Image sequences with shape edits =
==================================================

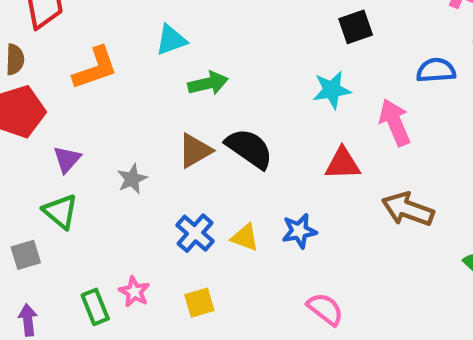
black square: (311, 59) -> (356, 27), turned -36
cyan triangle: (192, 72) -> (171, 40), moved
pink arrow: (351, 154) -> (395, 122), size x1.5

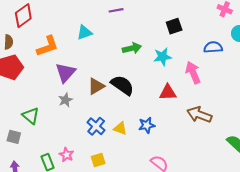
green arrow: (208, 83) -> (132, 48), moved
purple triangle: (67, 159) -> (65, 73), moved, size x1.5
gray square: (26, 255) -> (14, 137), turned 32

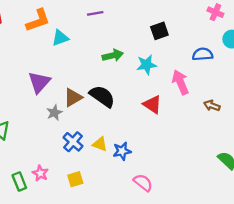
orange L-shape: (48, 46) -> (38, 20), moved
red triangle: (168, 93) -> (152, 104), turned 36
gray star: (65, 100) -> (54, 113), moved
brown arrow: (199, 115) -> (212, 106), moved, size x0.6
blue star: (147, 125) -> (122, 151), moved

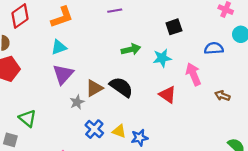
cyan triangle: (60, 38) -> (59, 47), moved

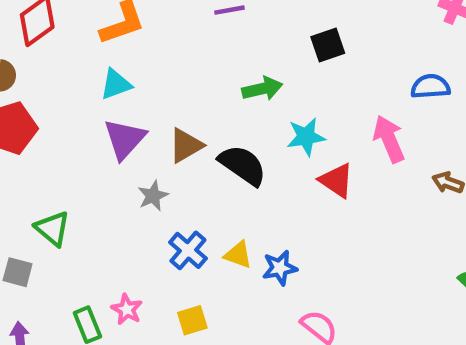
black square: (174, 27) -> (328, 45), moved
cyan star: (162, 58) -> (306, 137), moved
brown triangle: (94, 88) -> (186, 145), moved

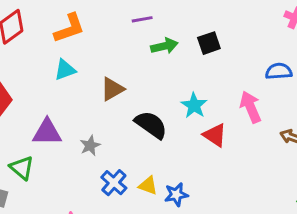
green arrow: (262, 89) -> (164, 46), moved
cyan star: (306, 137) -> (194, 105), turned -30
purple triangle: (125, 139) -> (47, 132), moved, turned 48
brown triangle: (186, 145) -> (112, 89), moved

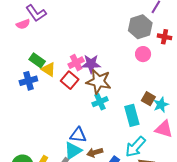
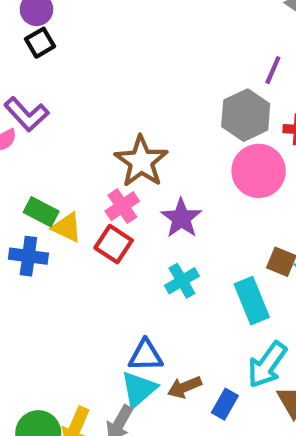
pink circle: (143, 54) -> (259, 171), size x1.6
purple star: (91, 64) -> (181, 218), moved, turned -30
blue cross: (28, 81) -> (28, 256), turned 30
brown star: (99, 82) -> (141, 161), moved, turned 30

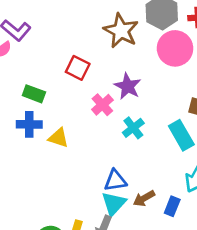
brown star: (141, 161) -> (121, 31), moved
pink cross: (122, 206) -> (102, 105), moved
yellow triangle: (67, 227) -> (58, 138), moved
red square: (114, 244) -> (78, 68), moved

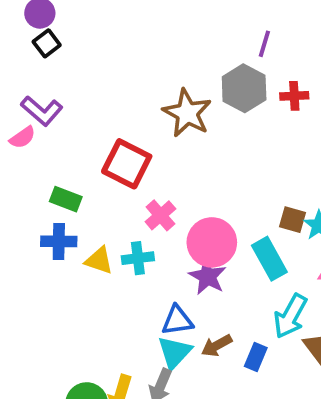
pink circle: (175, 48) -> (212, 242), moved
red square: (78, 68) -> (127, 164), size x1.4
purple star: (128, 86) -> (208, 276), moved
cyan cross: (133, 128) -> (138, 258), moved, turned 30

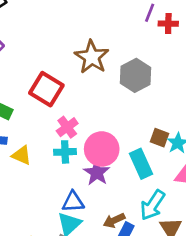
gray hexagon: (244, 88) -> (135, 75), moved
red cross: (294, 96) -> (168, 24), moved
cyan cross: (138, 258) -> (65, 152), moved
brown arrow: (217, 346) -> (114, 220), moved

==================================================

DESCRIPTION OF THE TASK = Which lines in the records above contain the string "blue"? Copy each one.

RESPONSE TO THIS EXERCISE =
blue star: (147, 125) -> (122, 151), moved
blue cross: (28, 81) -> (28, 256), turned 30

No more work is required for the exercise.